• **TASK TO CARRY OUT**
The answer must reproduce every record exactly, with all pictures omitted.

====

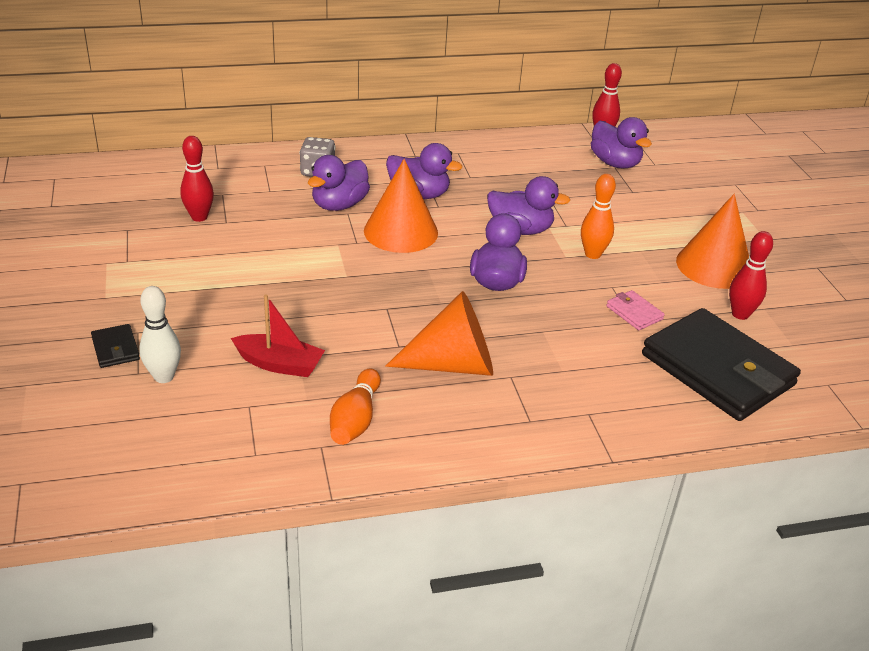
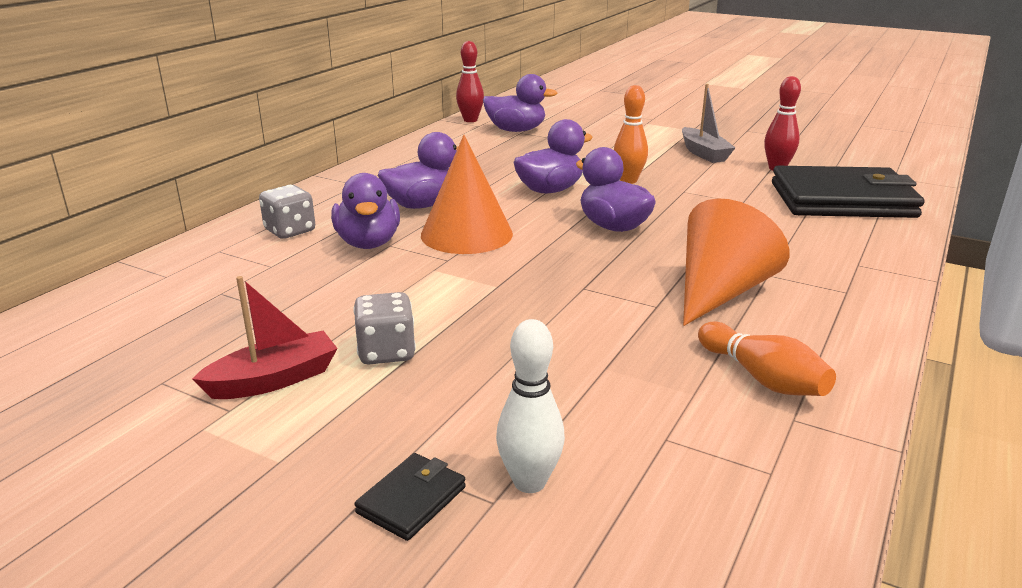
camera: 45 degrees left, 10 degrees down
black wallet [91,324,140,368] -> black wallet turned 75 degrees counterclockwise [355,453,466,541]
red bowling pin [180,136,214,222] -> none
red boat [231,294,325,377] -> red boat moved to [192,276,338,399]
pink wallet [606,290,665,330] -> none
orange cone [676,194,749,289] -> grey boat [682,84,735,163]
none -> grey dice [353,292,416,365]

====

• **SOLUTION FOR THIS EXERCISE**
camera: 45 degrees left, 10 degrees down
black wallet [91,324,140,368] -> black wallet turned 75 degrees counterclockwise [355,453,466,541]
red bowling pin [180,136,214,222] -> none
red boat [231,294,325,377] -> red boat moved to [192,276,338,399]
pink wallet [606,290,665,330] -> none
orange cone [676,194,749,289] -> grey boat [682,84,735,163]
none -> grey dice [353,292,416,365]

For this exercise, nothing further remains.